- **Input for this task**
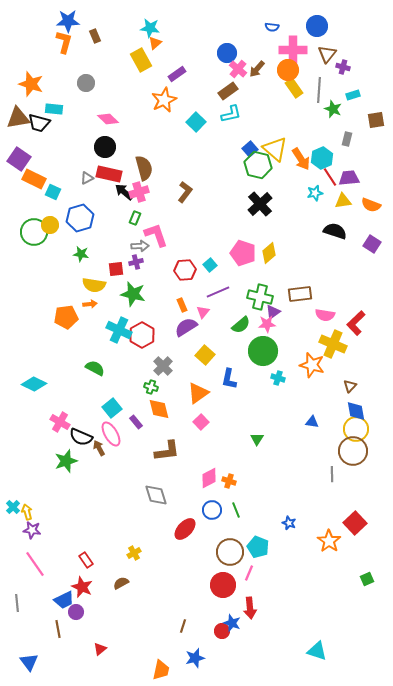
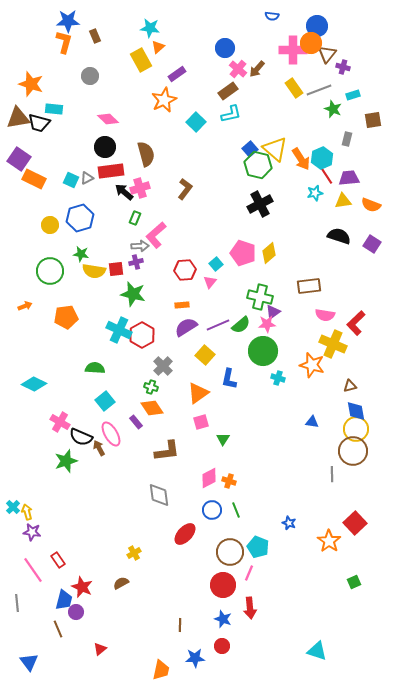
blue semicircle at (272, 27): moved 11 px up
orange triangle at (155, 43): moved 3 px right, 4 px down
blue circle at (227, 53): moved 2 px left, 5 px up
orange circle at (288, 70): moved 23 px right, 27 px up
gray circle at (86, 83): moved 4 px right, 7 px up
gray line at (319, 90): rotated 65 degrees clockwise
brown square at (376, 120): moved 3 px left
brown semicircle at (144, 168): moved 2 px right, 14 px up
red rectangle at (109, 174): moved 2 px right, 3 px up; rotated 20 degrees counterclockwise
red line at (330, 177): moved 4 px left, 2 px up
cyan square at (53, 192): moved 18 px right, 12 px up
pink cross at (139, 192): moved 1 px right, 4 px up
brown L-shape at (185, 192): moved 3 px up
black cross at (260, 204): rotated 15 degrees clockwise
black semicircle at (335, 231): moved 4 px right, 5 px down
green circle at (34, 232): moved 16 px right, 39 px down
pink L-shape at (156, 235): rotated 112 degrees counterclockwise
cyan square at (210, 265): moved 6 px right, 1 px up
yellow semicircle at (94, 285): moved 14 px up
purple line at (218, 292): moved 33 px down
brown rectangle at (300, 294): moved 9 px right, 8 px up
orange arrow at (90, 304): moved 65 px left, 2 px down; rotated 16 degrees counterclockwise
orange rectangle at (182, 305): rotated 72 degrees counterclockwise
pink triangle at (203, 312): moved 7 px right, 30 px up
green semicircle at (95, 368): rotated 24 degrees counterclockwise
brown triangle at (350, 386): rotated 32 degrees clockwise
cyan square at (112, 408): moved 7 px left, 7 px up
orange diamond at (159, 409): moved 7 px left, 1 px up; rotated 20 degrees counterclockwise
pink square at (201, 422): rotated 28 degrees clockwise
green triangle at (257, 439): moved 34 px left
gray diamond at (156, 495): moved 3 px right; rotated 10 degrees clockwise
red ellipse at (185, 529): moved 5 px down
purple star at (32, 530): moved 2 px down
red rectangle at (86, 560): moved 28 px left
pink line at (35, 564): moved 2 px left, 6 px down
green square at (367, 579): moved 13 px left, 3 px down
blue trapezoid at (64, 600): rotated 50 degrees counterclockwise
blue star at (232, 623): moved 9 px left, 4 px up
brown line at (183, 626): moved 3 px left, 1 px up; rotated 16 degrees counterclockwise
brown line at (58, 629): rotated 12 degrees counterclockwise
red circle at (222, 631): moved 15 px down
blue star at (195, 658): rotated 12 degrees clockwise
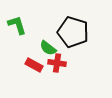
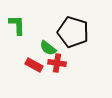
green L-shape: rotated 15 degrees clockwise
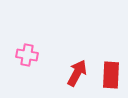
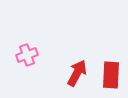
pink cross: rotated 30 degrees counterclockwise
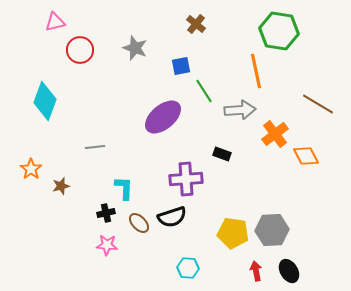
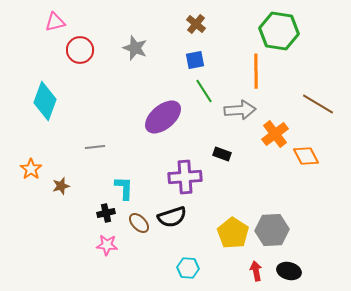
blue square: moved 14 px right, 6 px up
orange line: rotated 12 degrees clockwise
purple cross: moved 1 px left, 2 px up
yellow pentagon: rotated 24 degrees clockwise
black ellipse: rotated 45 degrees counterclockwise
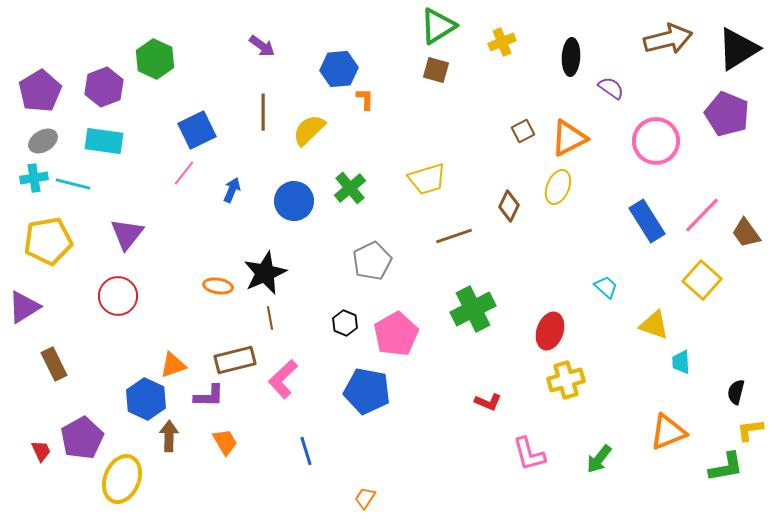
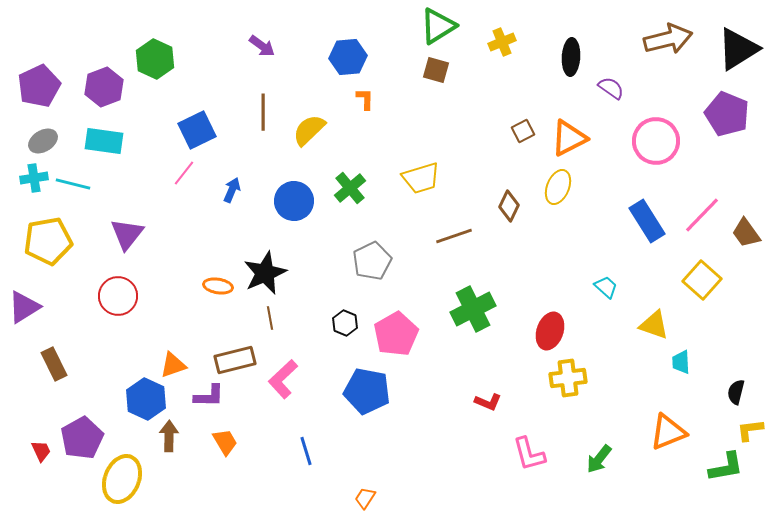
blue hexagon at (339, 69): moved 9 px right, 12 px up
purple pentagon at (40, 91): moved 1 px left, 5 px up; rotated 6 degrees clockwise
yellow trapezoid at (427, 179): moved 6 px left, 1 px up
yellow cross at (566, 380): moved 2 px right, 2 px up; rotated 9 degrees clockwise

- **Action item**
Please state the number of lines in the listing that include the word "cross", with no other words.

- **Exercise answer**
5